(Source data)
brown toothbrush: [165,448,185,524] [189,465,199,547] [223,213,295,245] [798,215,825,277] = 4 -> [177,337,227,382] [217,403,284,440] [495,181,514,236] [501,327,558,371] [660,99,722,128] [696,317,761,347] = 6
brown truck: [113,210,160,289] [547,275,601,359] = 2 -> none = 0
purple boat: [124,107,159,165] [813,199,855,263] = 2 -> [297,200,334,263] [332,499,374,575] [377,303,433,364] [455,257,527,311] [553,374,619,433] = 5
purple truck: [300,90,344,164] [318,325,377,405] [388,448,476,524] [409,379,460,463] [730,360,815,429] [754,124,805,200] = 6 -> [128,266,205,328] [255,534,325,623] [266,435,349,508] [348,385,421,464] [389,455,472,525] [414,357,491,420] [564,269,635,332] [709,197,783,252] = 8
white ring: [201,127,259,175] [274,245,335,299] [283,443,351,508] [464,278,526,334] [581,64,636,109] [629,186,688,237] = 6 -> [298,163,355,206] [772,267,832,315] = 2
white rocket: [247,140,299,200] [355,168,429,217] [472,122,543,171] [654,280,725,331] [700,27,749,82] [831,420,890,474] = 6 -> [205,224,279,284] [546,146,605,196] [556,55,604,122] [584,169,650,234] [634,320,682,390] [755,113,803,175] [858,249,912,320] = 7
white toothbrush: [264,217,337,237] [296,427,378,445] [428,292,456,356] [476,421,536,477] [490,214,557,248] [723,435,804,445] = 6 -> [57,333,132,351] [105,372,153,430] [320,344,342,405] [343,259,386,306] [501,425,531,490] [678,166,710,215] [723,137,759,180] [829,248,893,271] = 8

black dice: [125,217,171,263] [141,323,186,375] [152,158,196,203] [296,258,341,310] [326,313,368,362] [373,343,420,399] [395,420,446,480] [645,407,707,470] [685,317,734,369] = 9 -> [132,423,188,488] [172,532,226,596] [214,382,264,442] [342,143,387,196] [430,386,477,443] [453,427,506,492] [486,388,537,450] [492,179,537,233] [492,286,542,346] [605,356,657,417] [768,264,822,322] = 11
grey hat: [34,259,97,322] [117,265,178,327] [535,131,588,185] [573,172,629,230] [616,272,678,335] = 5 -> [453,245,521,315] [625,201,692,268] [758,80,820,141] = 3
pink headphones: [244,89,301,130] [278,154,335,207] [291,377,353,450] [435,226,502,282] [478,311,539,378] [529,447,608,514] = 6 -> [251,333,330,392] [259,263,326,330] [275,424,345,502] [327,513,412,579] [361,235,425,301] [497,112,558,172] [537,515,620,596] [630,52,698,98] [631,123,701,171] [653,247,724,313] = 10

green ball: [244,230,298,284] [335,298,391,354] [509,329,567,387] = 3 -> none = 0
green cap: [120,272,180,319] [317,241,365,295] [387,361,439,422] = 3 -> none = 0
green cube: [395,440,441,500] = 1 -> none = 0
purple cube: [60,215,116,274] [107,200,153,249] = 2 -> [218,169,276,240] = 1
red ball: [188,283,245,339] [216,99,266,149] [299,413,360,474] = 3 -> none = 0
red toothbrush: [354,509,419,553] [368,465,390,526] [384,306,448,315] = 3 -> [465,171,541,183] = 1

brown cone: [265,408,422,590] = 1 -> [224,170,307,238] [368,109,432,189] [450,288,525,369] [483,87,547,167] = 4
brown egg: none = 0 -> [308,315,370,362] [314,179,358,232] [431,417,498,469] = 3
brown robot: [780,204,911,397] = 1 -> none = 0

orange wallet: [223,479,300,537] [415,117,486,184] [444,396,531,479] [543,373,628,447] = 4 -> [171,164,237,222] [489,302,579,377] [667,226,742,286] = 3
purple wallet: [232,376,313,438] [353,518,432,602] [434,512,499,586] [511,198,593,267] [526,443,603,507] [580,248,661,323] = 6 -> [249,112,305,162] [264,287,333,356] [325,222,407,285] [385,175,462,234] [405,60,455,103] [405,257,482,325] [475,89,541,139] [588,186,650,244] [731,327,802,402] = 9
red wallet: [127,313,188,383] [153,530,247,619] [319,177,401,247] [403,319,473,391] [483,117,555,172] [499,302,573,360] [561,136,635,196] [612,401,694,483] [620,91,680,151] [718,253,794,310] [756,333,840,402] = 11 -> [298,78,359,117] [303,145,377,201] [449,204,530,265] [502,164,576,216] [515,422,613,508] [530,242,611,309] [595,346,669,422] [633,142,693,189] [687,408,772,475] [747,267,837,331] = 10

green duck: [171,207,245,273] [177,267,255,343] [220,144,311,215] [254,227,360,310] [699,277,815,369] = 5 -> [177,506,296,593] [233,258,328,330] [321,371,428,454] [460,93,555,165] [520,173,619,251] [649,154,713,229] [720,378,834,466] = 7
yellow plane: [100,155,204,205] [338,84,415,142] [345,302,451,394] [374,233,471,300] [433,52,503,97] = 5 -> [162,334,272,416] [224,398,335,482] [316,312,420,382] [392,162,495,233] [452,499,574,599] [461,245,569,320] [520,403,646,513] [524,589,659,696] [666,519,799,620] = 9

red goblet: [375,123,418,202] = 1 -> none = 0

[Your task] Will you return exactly the lines above from the one with "grey hat: [34,259,97,322]" down to the one with "green cap: [120,272,180,319]", counting both as part of the range?

[Exercise result]
grey hat: [34,259,97,322] [117,265,178,327] [535,131,588,185] [573,172,629,230] [616,272,678,335] = 5 -> [453,245,521,315] [625,201,692,268] [758,80,820,141] = 3
pink headphones: [244,89,301,130] [278,154,335,207] [291,377,353,450] [435,226,502,282] [478,311,539,378] [529,447,608,514] = 6 -> [251,333,330,392] [259,263,326,330] [275,424,345,502] [327,513,412,579] [361,235,425,301] [497,112,558,172] [537,515,620,596] [630,52,698,98] [631,123,701,171] [653,247,724,313] = 10

green ball: [244,230,298,284] [335,298,391,354] [509,329,567,387] = 3 -> none = 0
green cap: [120,272,180,319] [317,241,365,295] [387,361,439,422] = 3 -> none = 0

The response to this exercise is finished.